▶ EXERCISE DIRECTIONS: Output a faithful copy of the entries, every picture removed.

▶ TASK INPUT:
Segment Open

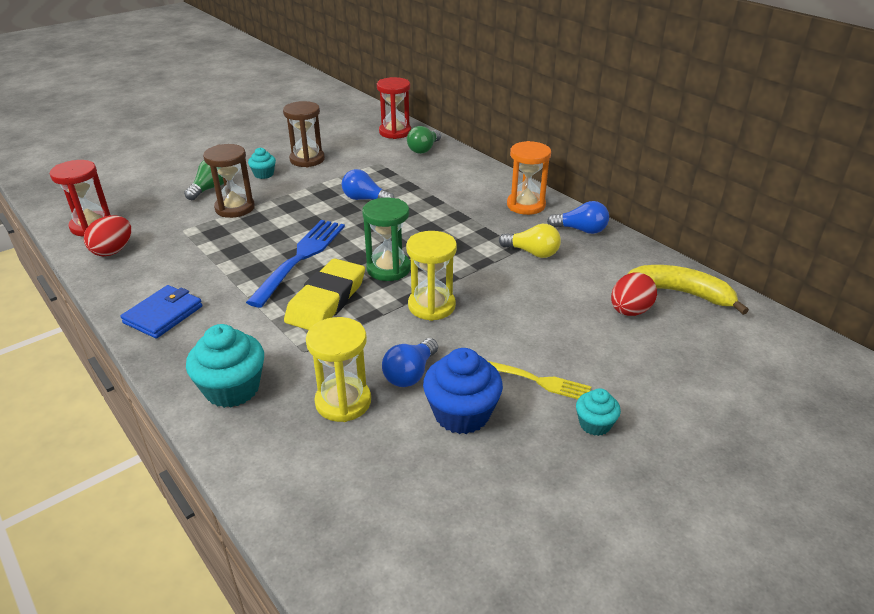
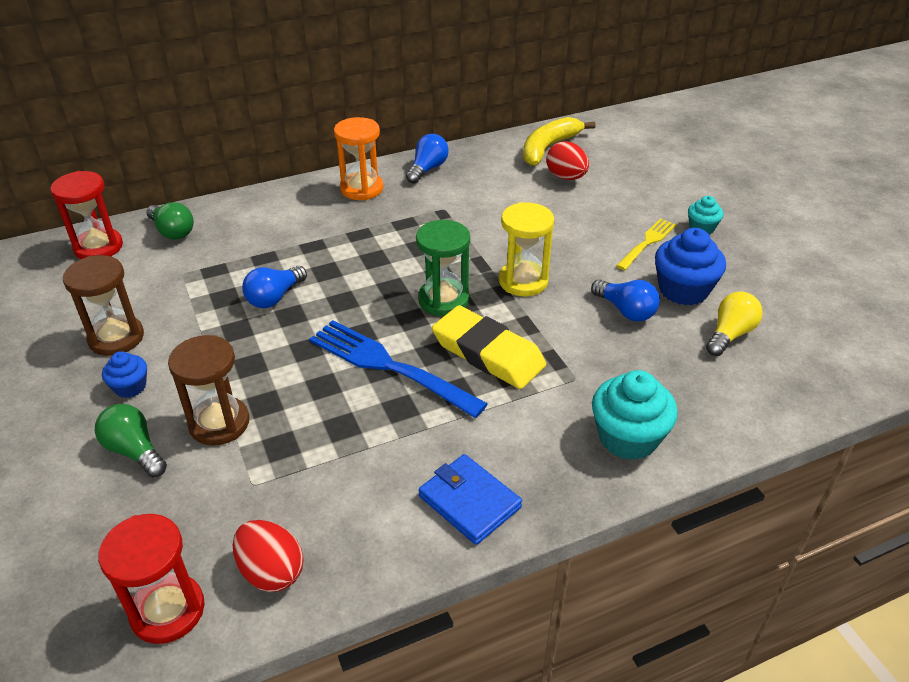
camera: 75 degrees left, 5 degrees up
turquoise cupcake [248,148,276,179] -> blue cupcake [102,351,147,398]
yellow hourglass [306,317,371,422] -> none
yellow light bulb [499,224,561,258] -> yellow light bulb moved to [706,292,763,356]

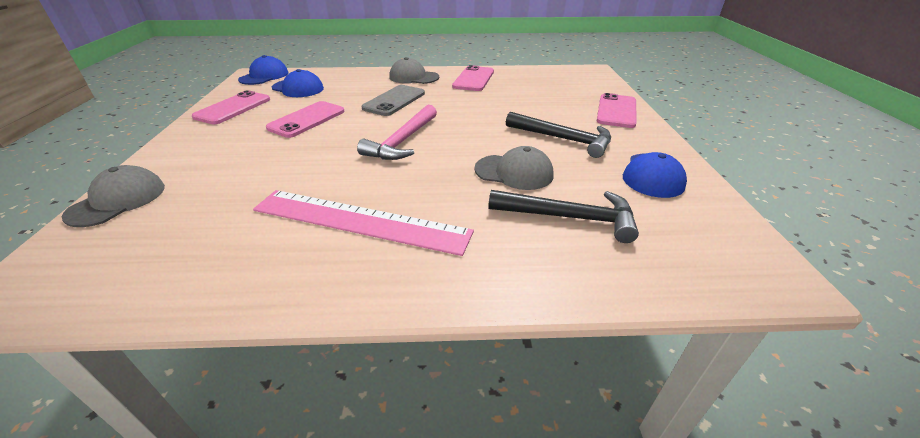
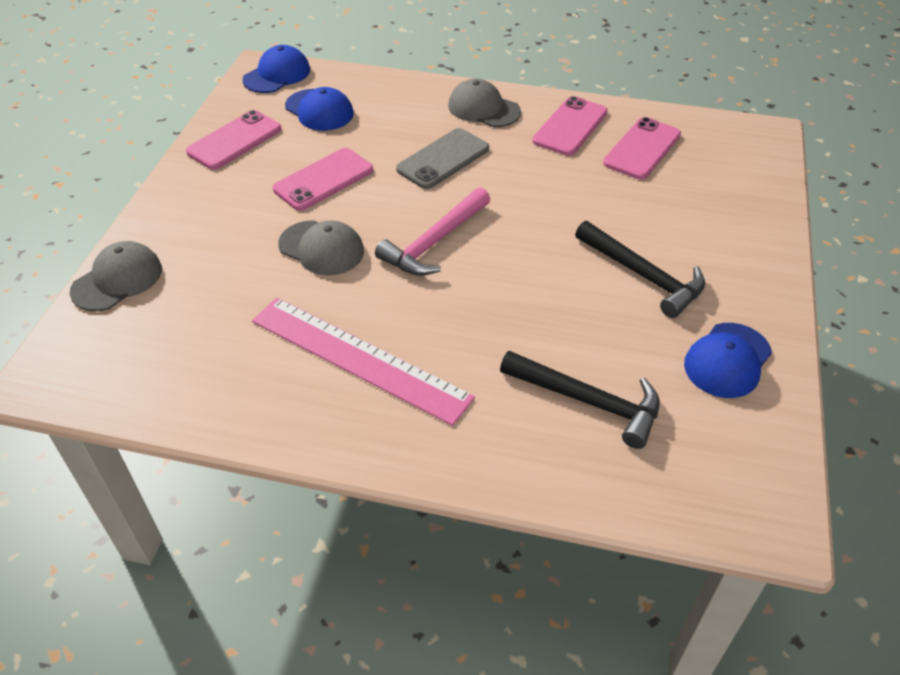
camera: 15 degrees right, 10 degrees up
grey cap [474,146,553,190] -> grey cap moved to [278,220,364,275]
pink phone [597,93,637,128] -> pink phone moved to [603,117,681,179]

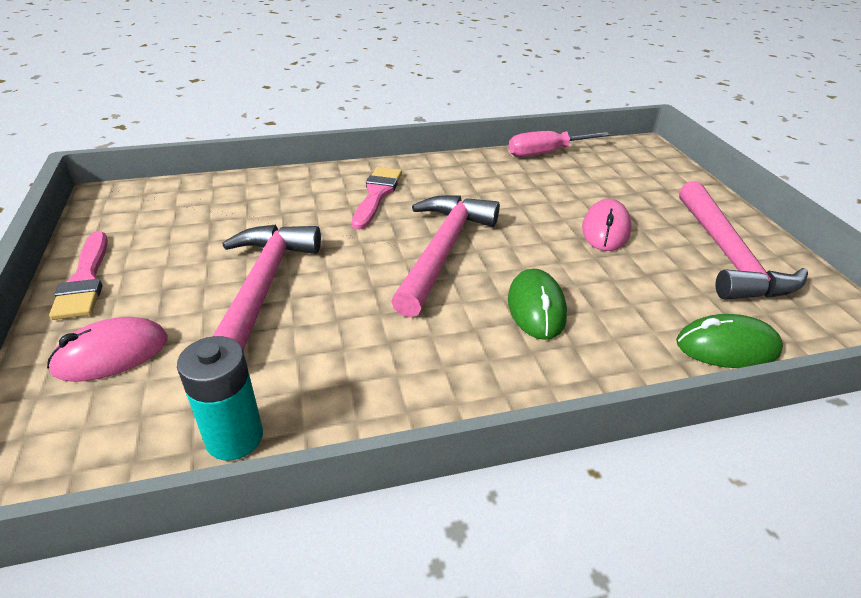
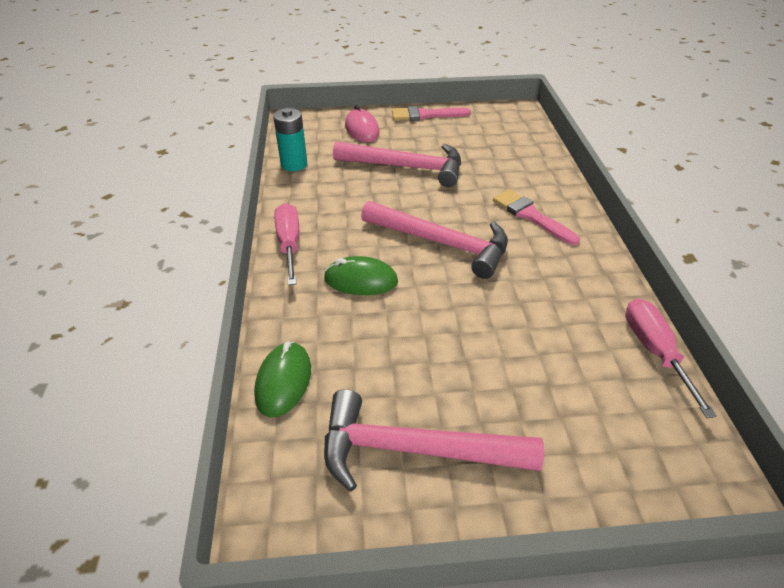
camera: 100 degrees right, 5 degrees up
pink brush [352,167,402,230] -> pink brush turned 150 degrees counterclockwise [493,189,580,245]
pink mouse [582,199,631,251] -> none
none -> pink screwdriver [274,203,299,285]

Segment Closed

▶ EXPECTED ANSWER:
camera: 75 degrees left, 5 degrees up
turquoise cupcake [248,148,276,179] -> blue cupcake [102,351,147,398]
yellow hourglass [306,317,371,422] -> none
yellow light bulb [499,224,561,258] -> yellow light bulb moved to [706,292,763,356]

camera: 15 degrees right, 10 degrees up
grey cap [474,146,553,190] -> grey cap moved to [278,220,364,275]
pink phone [597,93,637,128] -> pink phone moved to [603,117,681,179]

camera: 100 degrees right, 5 degrees up
pink brush [352,167,402,230] -> pink brush turned 150 degrees counterclockwise [493,189,580,245]
pink mouse [582,199,631,251] -> none
none -> pink screwdriver [274,203,299,285]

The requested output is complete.